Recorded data

══════════

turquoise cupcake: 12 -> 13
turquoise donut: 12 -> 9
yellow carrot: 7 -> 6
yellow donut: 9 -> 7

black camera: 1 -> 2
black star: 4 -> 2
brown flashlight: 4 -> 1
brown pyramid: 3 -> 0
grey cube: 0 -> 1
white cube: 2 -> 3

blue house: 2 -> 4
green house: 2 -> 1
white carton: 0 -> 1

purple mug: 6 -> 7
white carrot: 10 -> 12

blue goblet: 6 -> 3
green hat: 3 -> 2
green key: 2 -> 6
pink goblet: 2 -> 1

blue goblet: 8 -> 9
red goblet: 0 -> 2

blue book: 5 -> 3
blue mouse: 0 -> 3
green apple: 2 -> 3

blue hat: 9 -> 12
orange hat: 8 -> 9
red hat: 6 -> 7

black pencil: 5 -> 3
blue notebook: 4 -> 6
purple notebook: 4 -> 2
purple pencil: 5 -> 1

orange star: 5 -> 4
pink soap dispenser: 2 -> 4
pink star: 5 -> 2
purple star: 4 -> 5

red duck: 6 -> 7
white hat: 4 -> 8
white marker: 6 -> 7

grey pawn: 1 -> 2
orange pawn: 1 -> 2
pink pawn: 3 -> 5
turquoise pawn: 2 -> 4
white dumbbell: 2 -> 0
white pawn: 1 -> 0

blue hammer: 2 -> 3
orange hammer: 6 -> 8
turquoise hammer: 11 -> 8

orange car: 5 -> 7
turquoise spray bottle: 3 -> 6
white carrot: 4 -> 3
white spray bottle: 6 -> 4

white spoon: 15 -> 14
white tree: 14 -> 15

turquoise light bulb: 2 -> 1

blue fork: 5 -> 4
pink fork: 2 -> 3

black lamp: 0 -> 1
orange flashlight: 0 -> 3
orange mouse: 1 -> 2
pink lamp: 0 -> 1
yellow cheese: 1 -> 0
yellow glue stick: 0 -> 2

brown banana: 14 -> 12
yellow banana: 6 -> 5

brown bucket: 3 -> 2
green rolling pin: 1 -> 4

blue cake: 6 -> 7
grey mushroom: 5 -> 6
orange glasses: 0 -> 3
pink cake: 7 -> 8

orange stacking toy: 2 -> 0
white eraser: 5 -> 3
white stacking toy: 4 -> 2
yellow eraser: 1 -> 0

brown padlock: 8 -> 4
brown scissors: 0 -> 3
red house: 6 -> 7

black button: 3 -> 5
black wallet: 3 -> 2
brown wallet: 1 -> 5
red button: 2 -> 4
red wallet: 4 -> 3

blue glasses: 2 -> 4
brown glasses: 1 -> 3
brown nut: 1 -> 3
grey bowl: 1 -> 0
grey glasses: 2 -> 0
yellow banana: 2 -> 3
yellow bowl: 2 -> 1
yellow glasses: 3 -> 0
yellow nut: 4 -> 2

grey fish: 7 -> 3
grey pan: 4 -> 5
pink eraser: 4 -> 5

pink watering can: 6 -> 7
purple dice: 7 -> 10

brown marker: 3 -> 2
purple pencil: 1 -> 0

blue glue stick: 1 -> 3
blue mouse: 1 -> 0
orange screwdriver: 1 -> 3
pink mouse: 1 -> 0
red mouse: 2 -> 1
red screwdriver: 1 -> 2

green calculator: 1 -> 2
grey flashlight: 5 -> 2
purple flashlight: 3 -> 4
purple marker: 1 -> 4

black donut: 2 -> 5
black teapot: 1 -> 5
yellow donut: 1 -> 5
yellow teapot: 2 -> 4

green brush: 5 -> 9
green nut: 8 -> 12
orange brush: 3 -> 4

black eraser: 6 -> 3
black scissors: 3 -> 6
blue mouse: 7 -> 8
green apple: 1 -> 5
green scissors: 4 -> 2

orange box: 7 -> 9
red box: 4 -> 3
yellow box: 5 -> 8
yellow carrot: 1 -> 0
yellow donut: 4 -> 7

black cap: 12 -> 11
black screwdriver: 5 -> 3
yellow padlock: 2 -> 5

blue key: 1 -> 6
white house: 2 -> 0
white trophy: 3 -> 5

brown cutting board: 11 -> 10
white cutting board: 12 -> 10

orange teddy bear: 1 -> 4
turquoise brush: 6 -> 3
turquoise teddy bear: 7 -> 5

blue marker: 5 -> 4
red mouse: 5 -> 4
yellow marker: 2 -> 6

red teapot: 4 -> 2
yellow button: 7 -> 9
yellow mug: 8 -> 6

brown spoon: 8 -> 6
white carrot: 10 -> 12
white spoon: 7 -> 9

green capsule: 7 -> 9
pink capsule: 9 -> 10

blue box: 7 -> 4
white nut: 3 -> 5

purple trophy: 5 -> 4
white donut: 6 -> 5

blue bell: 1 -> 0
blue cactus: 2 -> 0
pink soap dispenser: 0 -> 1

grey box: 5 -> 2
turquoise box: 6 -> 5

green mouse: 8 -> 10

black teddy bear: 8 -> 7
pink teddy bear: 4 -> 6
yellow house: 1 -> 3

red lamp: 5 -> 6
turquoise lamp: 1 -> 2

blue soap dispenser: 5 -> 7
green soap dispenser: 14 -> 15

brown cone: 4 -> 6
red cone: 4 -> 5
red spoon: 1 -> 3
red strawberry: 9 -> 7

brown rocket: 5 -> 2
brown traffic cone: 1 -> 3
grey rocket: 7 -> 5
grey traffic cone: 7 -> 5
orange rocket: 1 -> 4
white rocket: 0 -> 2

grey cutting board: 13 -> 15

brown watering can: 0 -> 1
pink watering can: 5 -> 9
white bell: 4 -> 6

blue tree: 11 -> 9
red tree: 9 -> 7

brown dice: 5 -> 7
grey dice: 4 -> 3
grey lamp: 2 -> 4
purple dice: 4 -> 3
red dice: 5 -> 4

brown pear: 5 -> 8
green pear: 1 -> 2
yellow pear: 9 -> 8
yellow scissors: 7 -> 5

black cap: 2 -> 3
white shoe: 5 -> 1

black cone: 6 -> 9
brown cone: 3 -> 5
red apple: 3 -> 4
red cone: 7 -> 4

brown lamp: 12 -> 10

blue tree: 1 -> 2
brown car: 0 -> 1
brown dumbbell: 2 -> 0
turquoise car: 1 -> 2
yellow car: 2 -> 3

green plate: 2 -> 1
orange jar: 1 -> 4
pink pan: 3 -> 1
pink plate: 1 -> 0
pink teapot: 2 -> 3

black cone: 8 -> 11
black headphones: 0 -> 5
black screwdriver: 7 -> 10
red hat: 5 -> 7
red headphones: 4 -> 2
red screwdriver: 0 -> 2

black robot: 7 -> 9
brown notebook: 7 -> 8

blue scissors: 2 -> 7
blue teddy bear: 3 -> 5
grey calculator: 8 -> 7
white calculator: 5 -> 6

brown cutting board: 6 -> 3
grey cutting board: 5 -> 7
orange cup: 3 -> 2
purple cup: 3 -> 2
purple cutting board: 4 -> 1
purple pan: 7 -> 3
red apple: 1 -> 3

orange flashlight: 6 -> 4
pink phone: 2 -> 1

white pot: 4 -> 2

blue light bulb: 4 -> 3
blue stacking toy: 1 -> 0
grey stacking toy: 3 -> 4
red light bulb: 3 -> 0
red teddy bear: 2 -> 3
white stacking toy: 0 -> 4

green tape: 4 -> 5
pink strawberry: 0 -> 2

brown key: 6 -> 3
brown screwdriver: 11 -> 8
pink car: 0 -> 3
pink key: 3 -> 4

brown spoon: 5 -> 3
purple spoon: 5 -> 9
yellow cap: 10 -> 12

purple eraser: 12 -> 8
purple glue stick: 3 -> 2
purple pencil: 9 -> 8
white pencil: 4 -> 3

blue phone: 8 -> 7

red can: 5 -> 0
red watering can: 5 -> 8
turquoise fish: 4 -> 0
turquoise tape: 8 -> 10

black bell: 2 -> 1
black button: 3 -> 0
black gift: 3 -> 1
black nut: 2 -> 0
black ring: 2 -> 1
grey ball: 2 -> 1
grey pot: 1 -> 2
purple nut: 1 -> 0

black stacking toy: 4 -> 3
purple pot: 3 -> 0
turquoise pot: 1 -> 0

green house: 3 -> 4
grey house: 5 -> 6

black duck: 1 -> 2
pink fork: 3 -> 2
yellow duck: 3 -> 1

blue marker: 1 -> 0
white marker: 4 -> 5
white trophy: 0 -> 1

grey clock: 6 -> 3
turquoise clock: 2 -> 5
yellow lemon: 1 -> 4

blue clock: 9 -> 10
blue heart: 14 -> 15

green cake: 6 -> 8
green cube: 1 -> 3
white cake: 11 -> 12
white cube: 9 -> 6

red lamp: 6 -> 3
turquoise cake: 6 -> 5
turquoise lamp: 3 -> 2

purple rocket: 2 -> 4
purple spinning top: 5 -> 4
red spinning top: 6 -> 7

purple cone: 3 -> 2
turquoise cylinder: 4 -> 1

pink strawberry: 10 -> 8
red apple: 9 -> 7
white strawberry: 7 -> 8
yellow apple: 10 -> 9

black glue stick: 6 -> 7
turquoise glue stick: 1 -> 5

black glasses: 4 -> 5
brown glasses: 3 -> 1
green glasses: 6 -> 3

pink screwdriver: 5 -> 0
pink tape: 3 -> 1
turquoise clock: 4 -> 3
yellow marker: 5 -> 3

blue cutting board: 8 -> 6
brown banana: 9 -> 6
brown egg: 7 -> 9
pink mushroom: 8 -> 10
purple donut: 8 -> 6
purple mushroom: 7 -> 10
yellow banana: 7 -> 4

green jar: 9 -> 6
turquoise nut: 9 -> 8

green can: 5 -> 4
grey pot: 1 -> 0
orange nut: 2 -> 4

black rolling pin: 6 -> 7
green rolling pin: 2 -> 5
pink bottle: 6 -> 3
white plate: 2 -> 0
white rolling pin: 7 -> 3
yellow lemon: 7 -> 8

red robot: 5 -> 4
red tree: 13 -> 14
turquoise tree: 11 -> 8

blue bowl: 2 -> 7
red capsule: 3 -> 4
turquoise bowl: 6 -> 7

══════════

> **What you should do**: Retype only this portion of the data above: the line containing "white carrot: 4 -> 3", the line containing "turquoise box: 6 -> 5", and all lines between them, exactly.

> **Solution to this exercise**:
white carrot: 4 -> 3
white spray bottle: 6 -> 4

white spoon: 15 -> 14
white tree: 14 -> 15

turquoise light bulb: 2 -> 1

blue fork: 5 -> 4
pink fork: 2 -> 3

black lamp: 0 -> 1
orange flashlight: 0 -> 3
orange mouse: 1 -> 2
pink lamp: 0 -> 1
yellow cheese: 1 -> 0
yellow glue stick: 0 -> 2

brown banana: 14 -> 12
yellow banana: 6 -> 5

brown bucket: 3 -> 2
green rolling pin: 1 -> 4

blue cake: 6 -> 7
grey mushroom: 5 -> 6
orange glasses: 0 -> 3
pink cake: 7 -> 8

orange stacking toy: 2 -> 0
white eraser: 5 -> 3
white stacking toy: 4 -> 2
yellow eraser: 1 -> 0

brown padlock: 8 -> 4
brown scissors: 0 -> 3
red house: 6 -> 7

black button: 3 -> 5
black wallet: 3 -> 2
brown wallet: 1 -> 5
red button: 2 -> 4
red wallet: 4 -> 3

blue glasses: 2 -> 4
brown glasses: 1 -> 3
brown nut: 1 -> 3
grey bowl: 1 -> 0
grey glasses: 2 -> 0
yellow banana: 2 -> 3
yellow bowl: 2 -> 1
yellow glasses: 3 -> 0
yellow nut: 4 -> 2

grey fish: 7 -> 3
grey pan: 4 -> 5
pink eraser: 4 -> 5

pink watering can: 6 -> 7
purple dice: 7 -> 10

brown marker: 3 -> 2
purple pencil: 1 -> 0

blue glue stick: 1 -> 3
blue mouse: 1 -> 0
orange screwdriver: 1 -> 3
pink mouse: 1 -> 0
red mouse: 2 -> 1
red screwdriver: 1 -> 2

green calculator: 1 -> 2
grey flashlight: 5 -> 2
purple flashlight: 3 -> 4
purple marker: 1 -> 4

black donut: 2 -> 5
black teapot: 1 -> 5
yellow donut: 1 -> 5
yellow teapot: 2 -> 4

green brush: 5 -> 9
green nut: 8 -> 12
orange brush: 3 -> 4

black eraser: 6 -> 3
black scissors: 3 -> 6
blue mouse: 7 -> 8
green apple: 1 -> 5
green scissors: 4 -> 2

orange box: 7 -> 9
red box: 4 -> 3
yellow box: 5 -> 8
yellow carrot: 1 -> 0
yellow donut: 4 -> 7

black cap: 12 -> 11
black screwdriver: 5 -> 3
yellow padlock: 2 -> 5

blue key: 1 -> 6
white house: 2 -> 0
white trophy: 3 -> 5

brown cutting board: 11 -> 10
white cutting board: 12 -> 10

orange teddy bear: 1 -> 4
turquoise brush: 6 -> 3
turquoise teddy bear: 7 -> 5

blue marker: 5 -> 4
red mouse: 5 -> 4
yellow marker: 2 -> 6

red teapot: 4 -> 2
yellow button: 7 -> 9
yellow mug: 8 -> 6

brown spoon: 8 -> 6
white carrot: 10 -> 12
white spoon: 7 -> 9

green capsule: 7 -> 9
pink capsule: 9 -> 10

blue box: 7 -> 4
white nut: 3 -> 5

purple trophy: 5 -> 4
white donut: 6 -> 5

blue bell: 1 -> 0
blue cactus: 2 -> 0
pink soap dispenser: 0 -> 1

grey box: 5 -> 2
turquoise box: 6 -> 5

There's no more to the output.